TO-DO ITEM
Extract each line of the material that follows exactly and omit its pictures.

EXERCISE MATERIAL
....

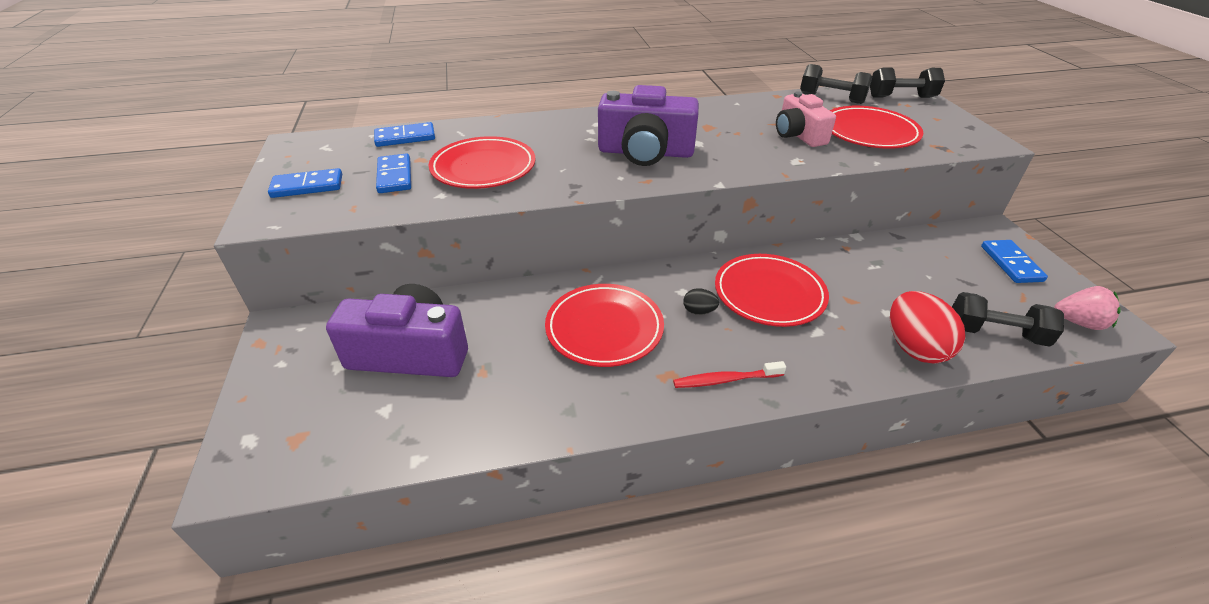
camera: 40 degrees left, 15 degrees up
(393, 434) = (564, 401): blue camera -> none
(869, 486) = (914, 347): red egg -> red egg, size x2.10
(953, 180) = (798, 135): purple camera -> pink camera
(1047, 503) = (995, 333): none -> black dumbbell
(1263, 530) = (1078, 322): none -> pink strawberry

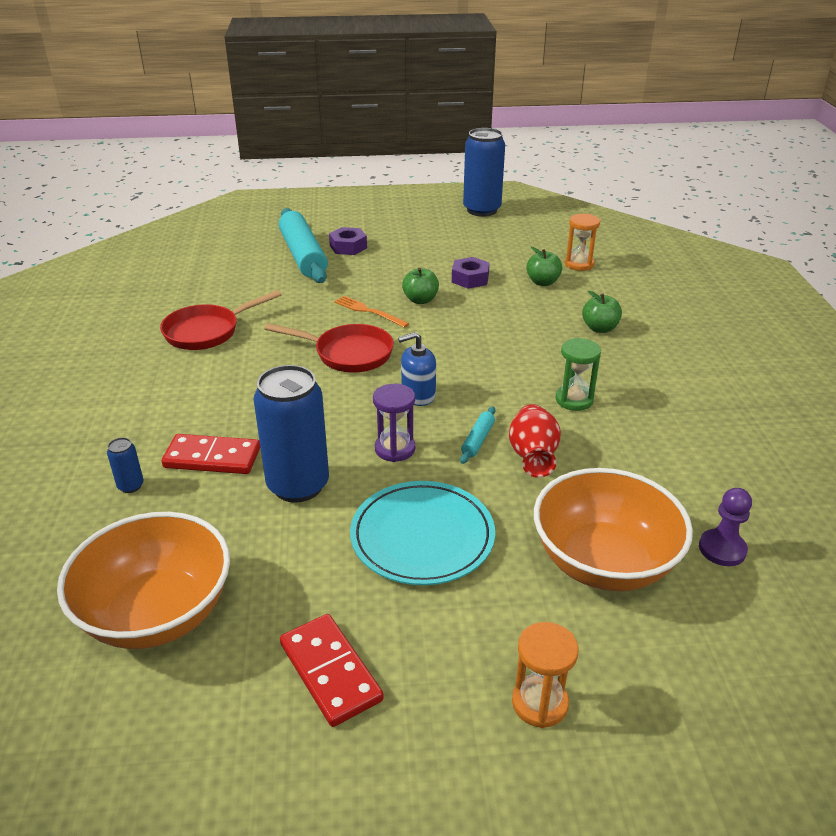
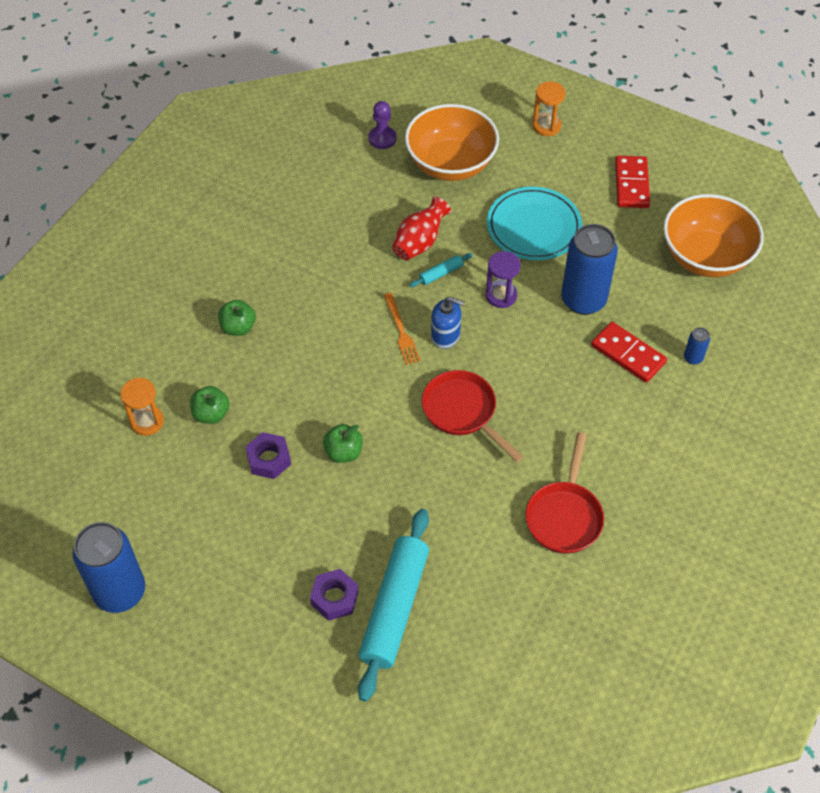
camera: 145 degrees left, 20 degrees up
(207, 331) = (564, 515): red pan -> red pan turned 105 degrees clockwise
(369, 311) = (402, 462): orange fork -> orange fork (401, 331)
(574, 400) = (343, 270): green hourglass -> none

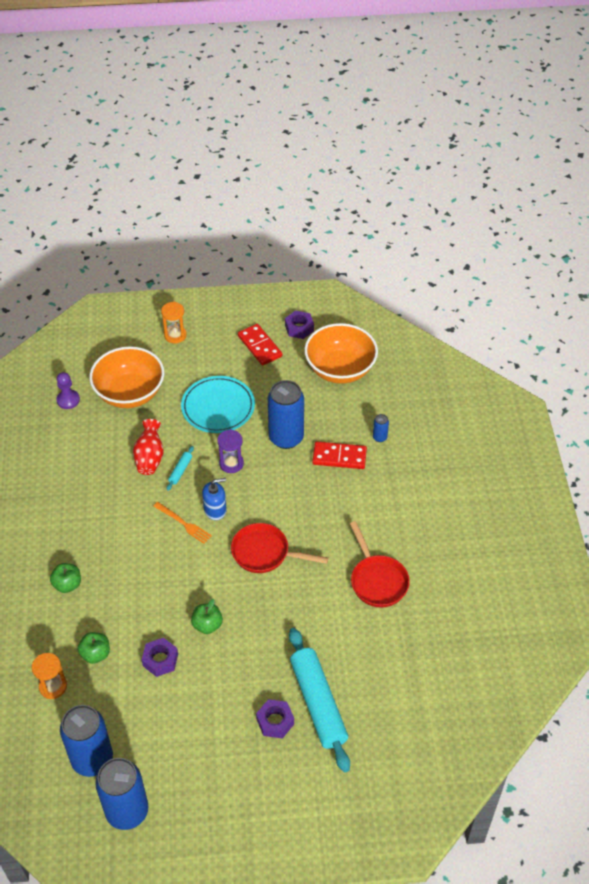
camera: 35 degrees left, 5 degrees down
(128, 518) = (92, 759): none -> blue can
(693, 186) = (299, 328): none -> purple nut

....

COMPLETED EXERCISE
camera: 40 degrees left, 15 degrees up
(393, 434) = (564, 401): blue camera -> none
(869, 486) = (914, 347): red egg -> red egg, size x2.10
(953, 180) = (798, 135): purple camera -> pink camera
(1047, 503) = (995, 333): none -> black dumbbell
(1263, 530) = (1078, 322): none -> pink strawberry

camera: 145 degrees left, 20 degrees up
(207, 331) = (564, 515): red pan -> red pan turned 105 degrees clockwise
(369, 311) = (402, 462): orange fork -> orange fork (401, 331)
(574, 400) = (343, 270): green hourglass -> none

camera: 35 degrees left, 5 degrees down
(128, 518) = (92, 759): none -> blue can
(693, 186) = (299, 328): none -> purple nut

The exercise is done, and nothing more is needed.